[Opening Dataset excerpts section]

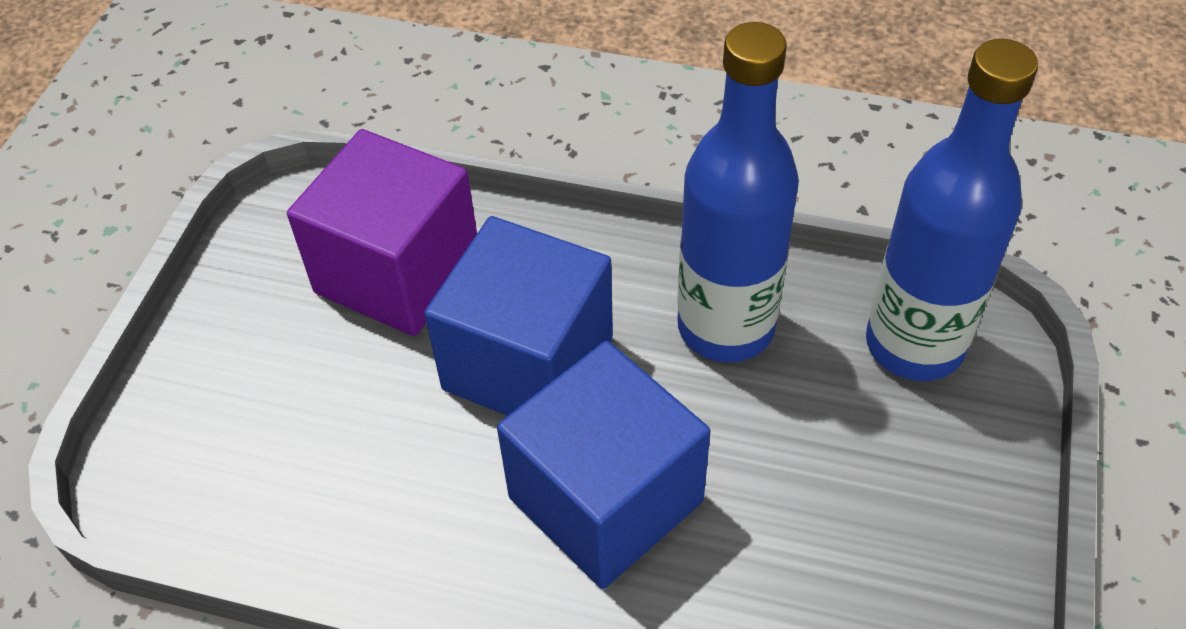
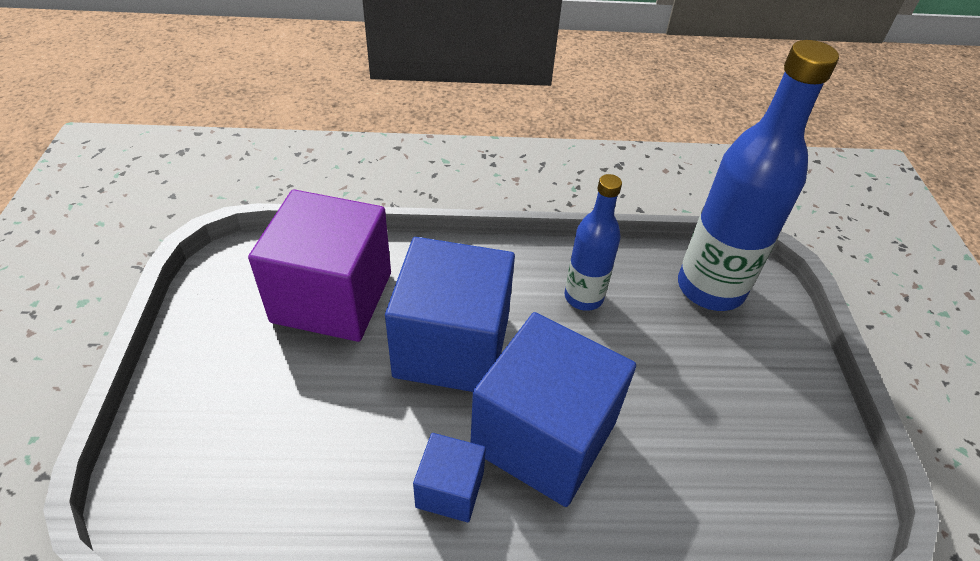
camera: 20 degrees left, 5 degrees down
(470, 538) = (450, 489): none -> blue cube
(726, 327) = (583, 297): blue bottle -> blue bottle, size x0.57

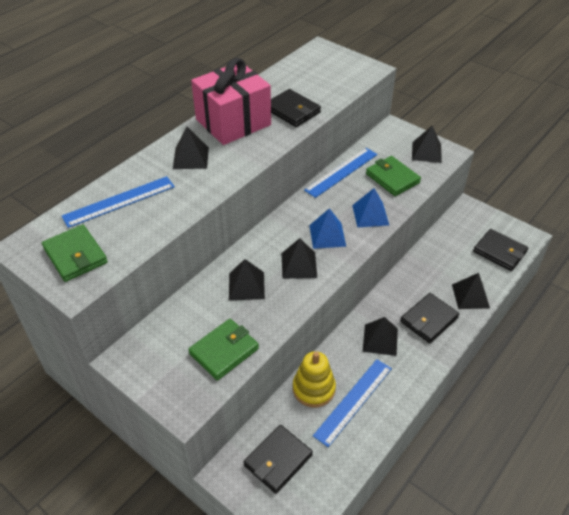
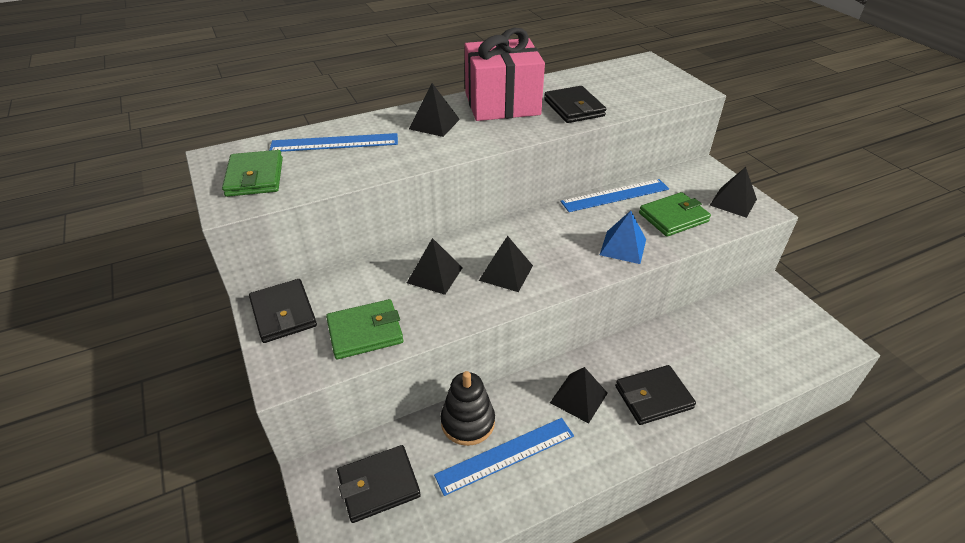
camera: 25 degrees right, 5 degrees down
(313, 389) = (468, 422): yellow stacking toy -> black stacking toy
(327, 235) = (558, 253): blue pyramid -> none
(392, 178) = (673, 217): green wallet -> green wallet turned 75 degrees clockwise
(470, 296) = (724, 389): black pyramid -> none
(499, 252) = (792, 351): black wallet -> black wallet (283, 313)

[Closing Dataset excerpts section]
[Opening Dataset excerpts section]

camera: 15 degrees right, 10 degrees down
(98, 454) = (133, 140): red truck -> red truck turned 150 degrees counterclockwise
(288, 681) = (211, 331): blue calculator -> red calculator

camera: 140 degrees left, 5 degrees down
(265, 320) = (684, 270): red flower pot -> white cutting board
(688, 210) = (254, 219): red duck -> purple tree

[Closing Dataset excerpts section]

What you should do: Go to the line above holding "(726, 327) = (583, 297): blue", then copy exactly each line down to and including the one holding "(499, 252) = (792, 351): black", leaving pictures out.

Answer to this problem:
(726, 327) = (583, 297): blue bottle -> blue bottle, size x0.57

camera: 25 degrees right, 5 degrees down
(313, 389) = (468, 422): yellow stacking toy -> black stacking toy
(327, 235) = (558, 253): blue pyramid -> none
(392, 178) = (673, 217): green wallet -> green wallet turned 75 degrees clockwise
(470, 296) = (724, 389): black pyramid -> none
(499, 252) = (792, 351): black wallet -> black wallet (283, 313)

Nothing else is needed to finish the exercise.